**Problem to solve:** Of all the lines below, output only those starting at the one with "green carton <486, 248, 513, 312>" and ending at the one with "pink hat <242, 444, 291, 492>", both ends included, exactly as written.

Object correspondence data:
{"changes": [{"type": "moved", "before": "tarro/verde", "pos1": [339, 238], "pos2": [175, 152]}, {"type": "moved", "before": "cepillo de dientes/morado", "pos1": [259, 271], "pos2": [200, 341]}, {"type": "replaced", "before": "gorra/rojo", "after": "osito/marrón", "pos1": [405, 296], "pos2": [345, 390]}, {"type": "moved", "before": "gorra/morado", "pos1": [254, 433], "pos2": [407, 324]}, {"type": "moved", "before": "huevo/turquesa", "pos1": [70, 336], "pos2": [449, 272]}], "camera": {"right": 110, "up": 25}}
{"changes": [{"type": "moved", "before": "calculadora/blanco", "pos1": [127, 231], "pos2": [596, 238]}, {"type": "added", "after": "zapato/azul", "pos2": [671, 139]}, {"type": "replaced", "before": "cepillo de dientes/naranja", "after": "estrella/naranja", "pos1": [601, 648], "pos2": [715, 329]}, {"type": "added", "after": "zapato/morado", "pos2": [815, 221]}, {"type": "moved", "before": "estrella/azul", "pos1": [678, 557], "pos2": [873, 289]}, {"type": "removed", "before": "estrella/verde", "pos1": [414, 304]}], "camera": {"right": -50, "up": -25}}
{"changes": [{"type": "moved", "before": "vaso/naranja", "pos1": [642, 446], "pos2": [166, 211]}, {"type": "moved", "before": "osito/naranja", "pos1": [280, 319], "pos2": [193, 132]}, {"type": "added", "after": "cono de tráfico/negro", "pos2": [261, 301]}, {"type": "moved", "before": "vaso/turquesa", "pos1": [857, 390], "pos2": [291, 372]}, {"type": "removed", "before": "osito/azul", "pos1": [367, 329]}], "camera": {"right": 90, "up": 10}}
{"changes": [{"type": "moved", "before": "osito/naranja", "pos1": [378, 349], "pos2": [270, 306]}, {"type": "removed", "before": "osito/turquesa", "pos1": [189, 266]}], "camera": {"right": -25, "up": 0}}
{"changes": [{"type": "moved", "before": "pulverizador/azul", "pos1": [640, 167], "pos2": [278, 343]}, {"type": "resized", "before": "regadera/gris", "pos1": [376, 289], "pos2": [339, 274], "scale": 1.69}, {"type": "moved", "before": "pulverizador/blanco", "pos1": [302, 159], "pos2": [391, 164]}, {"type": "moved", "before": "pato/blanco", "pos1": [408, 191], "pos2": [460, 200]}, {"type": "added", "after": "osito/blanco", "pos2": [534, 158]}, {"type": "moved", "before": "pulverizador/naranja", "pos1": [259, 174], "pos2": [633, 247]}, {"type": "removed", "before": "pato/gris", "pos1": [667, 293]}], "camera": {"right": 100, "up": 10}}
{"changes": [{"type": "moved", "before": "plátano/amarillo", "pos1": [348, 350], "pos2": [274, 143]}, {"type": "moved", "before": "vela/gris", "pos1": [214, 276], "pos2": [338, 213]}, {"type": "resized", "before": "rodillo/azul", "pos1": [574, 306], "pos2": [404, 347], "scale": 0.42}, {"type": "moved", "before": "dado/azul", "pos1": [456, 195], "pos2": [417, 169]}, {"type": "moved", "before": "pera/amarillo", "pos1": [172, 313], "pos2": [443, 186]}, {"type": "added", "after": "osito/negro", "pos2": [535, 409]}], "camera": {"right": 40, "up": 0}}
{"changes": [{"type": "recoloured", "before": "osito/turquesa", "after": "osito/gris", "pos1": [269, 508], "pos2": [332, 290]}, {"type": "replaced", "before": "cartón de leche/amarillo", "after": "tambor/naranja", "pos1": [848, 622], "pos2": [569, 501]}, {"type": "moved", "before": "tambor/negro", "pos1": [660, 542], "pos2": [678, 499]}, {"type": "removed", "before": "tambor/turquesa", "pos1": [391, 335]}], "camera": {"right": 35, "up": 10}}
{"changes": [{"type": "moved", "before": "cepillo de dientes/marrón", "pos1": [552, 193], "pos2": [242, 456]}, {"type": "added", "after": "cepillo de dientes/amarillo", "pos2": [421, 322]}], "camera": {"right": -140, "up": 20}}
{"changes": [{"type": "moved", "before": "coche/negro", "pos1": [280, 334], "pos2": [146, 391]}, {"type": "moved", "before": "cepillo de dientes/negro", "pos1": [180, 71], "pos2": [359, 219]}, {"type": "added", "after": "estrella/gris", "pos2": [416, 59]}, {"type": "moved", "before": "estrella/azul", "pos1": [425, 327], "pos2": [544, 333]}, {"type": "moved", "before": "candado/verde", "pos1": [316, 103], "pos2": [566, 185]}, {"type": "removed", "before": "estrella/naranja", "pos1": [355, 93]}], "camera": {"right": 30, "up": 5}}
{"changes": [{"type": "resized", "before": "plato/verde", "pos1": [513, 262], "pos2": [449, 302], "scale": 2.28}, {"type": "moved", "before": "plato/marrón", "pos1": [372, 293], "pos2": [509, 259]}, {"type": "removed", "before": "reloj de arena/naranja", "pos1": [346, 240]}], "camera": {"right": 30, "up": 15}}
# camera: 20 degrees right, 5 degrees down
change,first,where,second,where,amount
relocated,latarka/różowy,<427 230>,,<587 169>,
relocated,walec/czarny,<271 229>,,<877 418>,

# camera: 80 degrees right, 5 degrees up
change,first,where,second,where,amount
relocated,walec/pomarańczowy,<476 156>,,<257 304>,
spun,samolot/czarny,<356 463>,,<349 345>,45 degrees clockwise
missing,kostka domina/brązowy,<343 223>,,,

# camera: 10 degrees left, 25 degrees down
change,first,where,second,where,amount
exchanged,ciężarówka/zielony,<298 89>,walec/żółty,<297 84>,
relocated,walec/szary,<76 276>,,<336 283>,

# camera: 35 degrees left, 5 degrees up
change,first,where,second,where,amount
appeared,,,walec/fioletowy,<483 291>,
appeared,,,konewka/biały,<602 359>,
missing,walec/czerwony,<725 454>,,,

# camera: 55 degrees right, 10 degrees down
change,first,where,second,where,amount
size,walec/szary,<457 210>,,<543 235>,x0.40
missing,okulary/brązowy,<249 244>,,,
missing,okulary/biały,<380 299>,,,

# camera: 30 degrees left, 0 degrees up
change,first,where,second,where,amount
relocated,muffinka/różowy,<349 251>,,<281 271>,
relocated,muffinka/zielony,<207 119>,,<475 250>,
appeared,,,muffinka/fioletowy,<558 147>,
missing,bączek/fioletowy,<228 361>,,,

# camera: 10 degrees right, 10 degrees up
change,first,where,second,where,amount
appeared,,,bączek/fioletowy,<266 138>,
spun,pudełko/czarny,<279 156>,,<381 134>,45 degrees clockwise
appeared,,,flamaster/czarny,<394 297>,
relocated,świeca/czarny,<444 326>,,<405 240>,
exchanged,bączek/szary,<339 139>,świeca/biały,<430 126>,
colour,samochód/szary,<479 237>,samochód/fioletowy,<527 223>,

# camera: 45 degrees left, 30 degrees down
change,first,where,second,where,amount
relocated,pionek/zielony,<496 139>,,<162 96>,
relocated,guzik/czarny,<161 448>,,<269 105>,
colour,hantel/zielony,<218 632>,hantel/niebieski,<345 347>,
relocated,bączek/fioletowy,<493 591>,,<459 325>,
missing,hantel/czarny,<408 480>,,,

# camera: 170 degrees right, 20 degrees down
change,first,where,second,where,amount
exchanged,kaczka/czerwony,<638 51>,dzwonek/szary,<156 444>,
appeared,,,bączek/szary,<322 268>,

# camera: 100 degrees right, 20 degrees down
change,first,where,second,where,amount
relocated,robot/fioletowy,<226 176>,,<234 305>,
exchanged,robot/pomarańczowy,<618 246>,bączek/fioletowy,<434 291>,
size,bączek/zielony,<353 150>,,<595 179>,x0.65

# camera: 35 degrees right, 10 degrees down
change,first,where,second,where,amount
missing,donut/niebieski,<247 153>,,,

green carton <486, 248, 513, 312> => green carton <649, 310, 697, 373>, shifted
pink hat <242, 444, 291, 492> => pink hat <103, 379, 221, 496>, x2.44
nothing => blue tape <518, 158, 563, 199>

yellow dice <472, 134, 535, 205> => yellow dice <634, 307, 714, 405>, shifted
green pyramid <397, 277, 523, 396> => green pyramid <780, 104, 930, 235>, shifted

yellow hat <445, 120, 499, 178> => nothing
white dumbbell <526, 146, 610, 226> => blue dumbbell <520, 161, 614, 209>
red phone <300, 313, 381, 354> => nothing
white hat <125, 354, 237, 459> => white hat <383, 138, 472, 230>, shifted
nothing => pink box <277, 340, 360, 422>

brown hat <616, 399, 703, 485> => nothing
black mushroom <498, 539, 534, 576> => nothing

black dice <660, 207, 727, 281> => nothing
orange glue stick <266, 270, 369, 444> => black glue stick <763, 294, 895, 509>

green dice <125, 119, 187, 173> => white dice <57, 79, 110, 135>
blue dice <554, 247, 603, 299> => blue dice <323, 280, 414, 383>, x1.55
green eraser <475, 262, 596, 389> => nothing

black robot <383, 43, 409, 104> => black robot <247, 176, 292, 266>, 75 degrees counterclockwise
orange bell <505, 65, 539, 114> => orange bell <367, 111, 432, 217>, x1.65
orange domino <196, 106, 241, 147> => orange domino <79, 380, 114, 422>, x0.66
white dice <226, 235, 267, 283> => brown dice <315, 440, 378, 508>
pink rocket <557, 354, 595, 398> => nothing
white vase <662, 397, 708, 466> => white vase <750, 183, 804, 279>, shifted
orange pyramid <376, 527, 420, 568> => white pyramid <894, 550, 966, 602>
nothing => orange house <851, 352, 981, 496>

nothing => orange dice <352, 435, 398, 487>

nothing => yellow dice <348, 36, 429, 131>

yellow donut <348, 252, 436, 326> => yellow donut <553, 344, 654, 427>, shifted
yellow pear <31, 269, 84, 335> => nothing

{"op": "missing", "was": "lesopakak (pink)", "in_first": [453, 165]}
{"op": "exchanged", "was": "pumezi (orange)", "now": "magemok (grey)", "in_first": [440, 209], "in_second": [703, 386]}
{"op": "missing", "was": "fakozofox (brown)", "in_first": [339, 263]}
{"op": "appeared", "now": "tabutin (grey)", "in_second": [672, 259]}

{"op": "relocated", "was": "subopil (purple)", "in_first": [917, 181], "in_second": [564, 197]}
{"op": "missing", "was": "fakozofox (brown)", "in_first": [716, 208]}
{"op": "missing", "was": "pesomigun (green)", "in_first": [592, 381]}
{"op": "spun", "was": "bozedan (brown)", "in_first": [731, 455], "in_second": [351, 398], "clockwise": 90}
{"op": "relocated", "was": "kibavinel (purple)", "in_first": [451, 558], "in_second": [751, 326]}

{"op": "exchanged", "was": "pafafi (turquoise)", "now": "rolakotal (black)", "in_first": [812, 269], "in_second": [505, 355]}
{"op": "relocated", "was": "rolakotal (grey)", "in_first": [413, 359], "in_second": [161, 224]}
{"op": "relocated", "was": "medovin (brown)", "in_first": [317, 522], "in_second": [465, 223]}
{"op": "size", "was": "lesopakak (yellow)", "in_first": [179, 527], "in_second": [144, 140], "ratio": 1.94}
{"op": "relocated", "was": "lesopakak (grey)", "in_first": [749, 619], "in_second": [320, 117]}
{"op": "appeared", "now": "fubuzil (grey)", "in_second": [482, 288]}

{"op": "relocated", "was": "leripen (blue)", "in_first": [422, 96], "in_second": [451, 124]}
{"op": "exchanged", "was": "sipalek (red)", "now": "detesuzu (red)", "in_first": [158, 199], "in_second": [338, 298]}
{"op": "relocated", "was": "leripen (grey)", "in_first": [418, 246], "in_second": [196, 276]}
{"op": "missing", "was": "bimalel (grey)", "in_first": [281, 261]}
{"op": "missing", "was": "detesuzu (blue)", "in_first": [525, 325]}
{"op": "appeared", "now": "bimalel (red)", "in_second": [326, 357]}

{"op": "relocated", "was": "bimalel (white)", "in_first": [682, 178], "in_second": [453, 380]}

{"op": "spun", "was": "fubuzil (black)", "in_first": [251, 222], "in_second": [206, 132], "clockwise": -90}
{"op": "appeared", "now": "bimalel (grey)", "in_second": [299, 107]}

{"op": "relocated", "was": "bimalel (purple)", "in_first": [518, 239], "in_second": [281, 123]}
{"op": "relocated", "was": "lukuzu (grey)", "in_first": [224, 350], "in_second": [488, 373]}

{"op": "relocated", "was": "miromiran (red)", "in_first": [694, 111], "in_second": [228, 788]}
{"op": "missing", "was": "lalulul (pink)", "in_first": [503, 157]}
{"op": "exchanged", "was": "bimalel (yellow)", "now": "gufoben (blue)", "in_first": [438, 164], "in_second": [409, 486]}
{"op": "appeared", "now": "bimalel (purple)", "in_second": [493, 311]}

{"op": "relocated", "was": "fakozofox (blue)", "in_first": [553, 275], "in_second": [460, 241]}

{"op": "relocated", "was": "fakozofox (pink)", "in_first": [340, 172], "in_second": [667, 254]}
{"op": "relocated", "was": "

**Answer to the exercise:**
green carton <486, 248, 513, 312> => green carton <649, 310, 697, 373>, shifted
pink hat <242, 444, 291, 492> => pink hat <103, 379, 221, 496>, x2.44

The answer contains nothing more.